▶ [REQUIRED WORK] Output only the lines that run from the line holding "(334, 641) = (508, 398): red" to the end of the data below, including both ends, without any pictures.
....
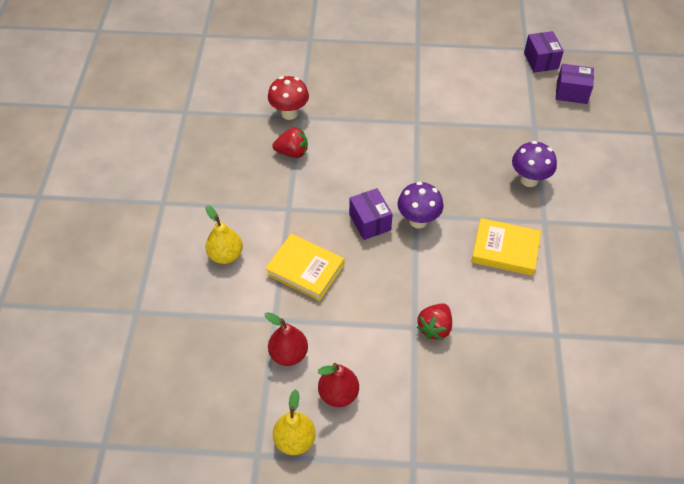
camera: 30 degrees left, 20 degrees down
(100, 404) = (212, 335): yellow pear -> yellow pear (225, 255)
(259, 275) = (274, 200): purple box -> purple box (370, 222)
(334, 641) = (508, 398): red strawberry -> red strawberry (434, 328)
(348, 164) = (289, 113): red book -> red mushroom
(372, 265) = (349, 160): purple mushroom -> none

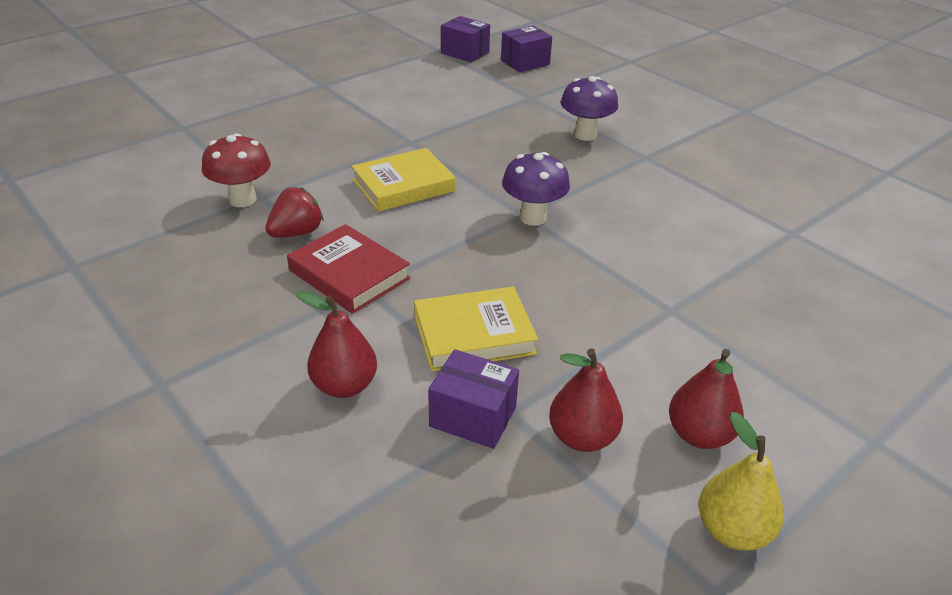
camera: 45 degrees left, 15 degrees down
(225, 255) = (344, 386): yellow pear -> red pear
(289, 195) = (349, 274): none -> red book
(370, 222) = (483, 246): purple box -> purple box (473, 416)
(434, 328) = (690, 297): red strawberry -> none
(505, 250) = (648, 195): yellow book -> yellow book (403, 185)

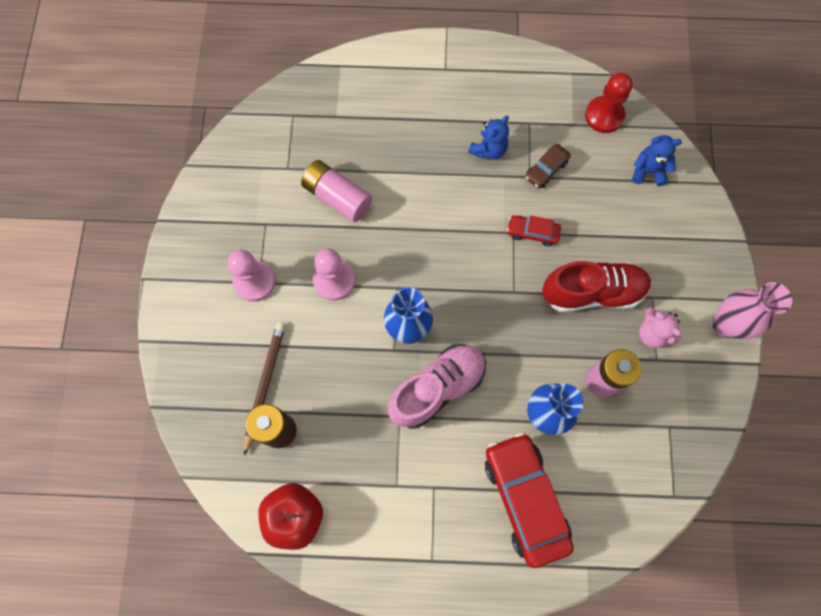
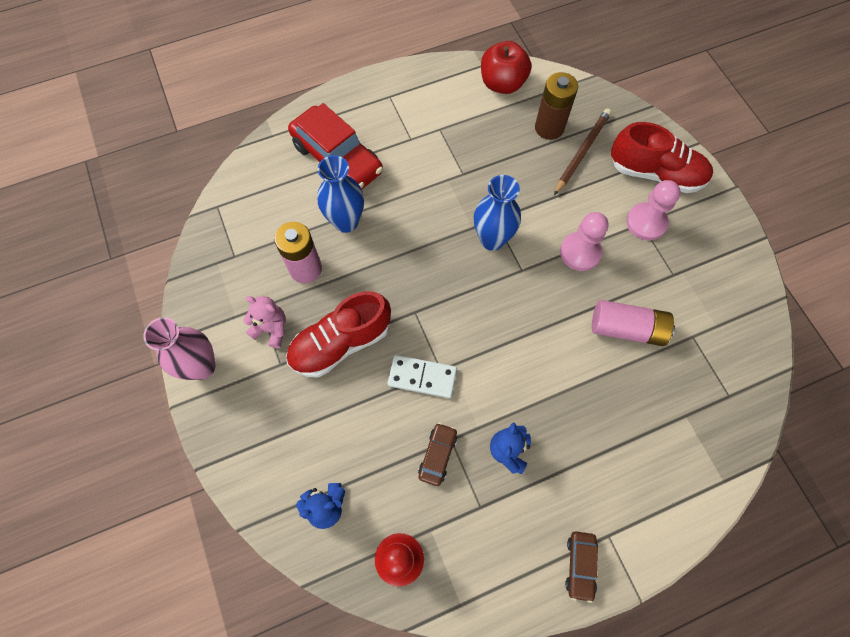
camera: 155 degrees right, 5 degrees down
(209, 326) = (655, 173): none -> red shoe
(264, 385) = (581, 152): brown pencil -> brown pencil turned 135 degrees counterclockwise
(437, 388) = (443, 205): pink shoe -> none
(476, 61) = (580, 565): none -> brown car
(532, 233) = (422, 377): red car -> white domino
....
▶ [WRITTEN REPLY]
(334, 641) = (508, 398): red strawberry -> red strawberry (434, 328)
(348, 164) = (289, 113): red book -> red mushroom
(372, 265) = (349, 160): purple mushroom -> none

camera: 45 degrees left, 15 degrees down
(225, 255) = (344, 386): yellow pear -> red pear
(289, 195) = (349, 274): none -> red book
(370, 222) = (483, 246): purple box -> purple box (473, 416)
(434, 328) = (690, 297): red strawberry -> none
(505, 250) = (648, 195): yellow book -> yellow book (403, 185)

camera: 155 degrees right, 5 degrees down
(209, 326) = (655, 173): none -> red shoe
(264, 385) = (581, 152): brown pencil -> brown pencil turned 135 degrees counterclockwise
(437, 388) = (443, 205): pink shoe -> none
(476, 61) = (580, 565): none -> brown car
(532, 233) = (422, 377): red car -> white domino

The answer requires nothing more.